Entries shown: Begin

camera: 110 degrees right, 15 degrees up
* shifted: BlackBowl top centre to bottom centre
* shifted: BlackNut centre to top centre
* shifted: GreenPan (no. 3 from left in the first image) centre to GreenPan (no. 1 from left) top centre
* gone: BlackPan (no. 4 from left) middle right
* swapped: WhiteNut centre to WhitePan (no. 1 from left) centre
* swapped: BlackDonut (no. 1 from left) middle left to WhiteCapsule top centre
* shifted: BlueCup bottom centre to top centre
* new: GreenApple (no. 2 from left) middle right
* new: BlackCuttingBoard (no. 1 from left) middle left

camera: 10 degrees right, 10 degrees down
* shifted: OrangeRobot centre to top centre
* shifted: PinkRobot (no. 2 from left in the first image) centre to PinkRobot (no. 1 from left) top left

Entries shown: End
Entries shown: Begin

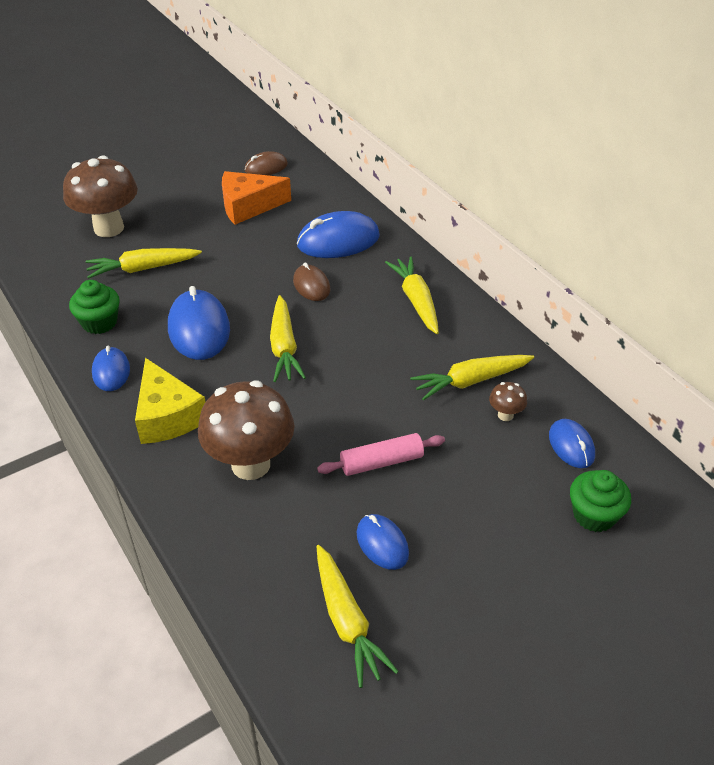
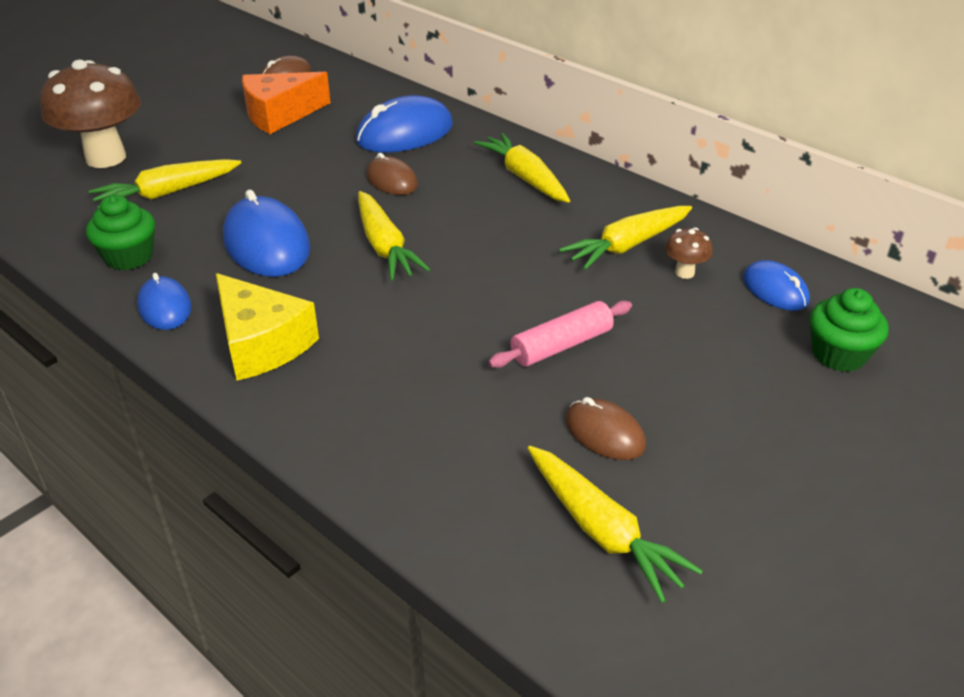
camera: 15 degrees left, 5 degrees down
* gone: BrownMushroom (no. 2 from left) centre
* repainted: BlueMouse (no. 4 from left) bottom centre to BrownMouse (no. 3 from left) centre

Entries shown: End
Entries shown: Begin

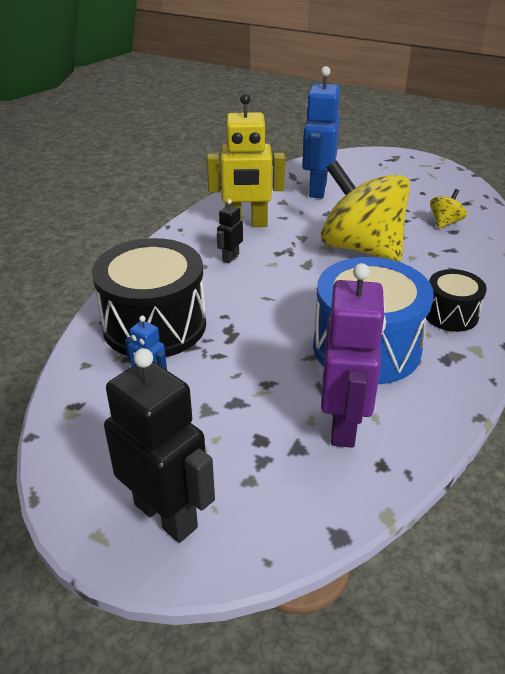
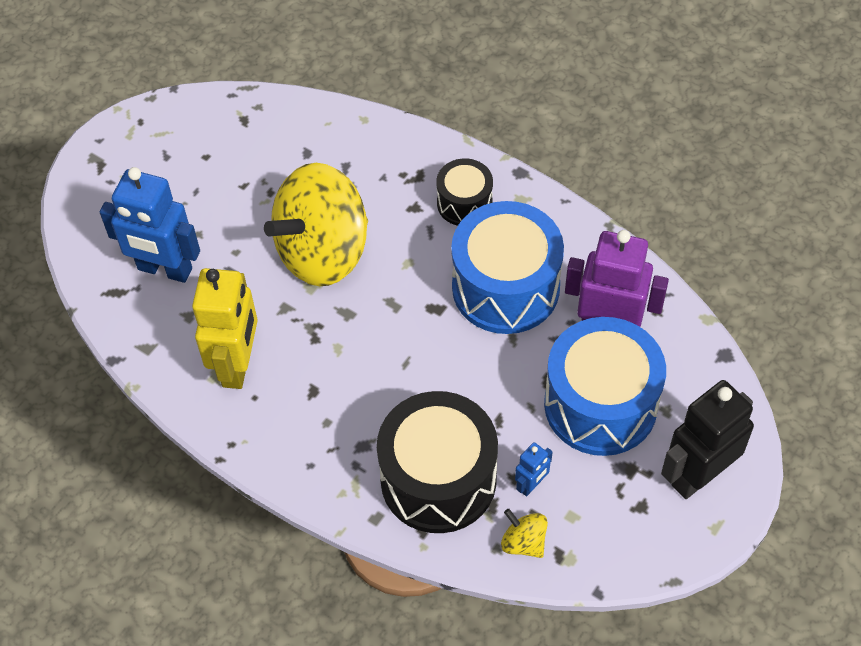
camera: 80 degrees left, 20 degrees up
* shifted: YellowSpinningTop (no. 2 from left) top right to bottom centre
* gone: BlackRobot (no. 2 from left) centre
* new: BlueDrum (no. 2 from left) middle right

Entries shown: End

#### Directions
The reply should hold only the lines of the listing above starting at the line containing "WhiteCapsule top centre" and ending at the line containing "GreenApple (no. 2 from left) middle right", exactly as written.

#### Task result
* swapped: BlackDonut (no. 1 from left) middle left to WhiteCapsule top centre
* shifted: BlueCup bottom centre to top centre
* new: GreenApple (no. 2 from left) middle right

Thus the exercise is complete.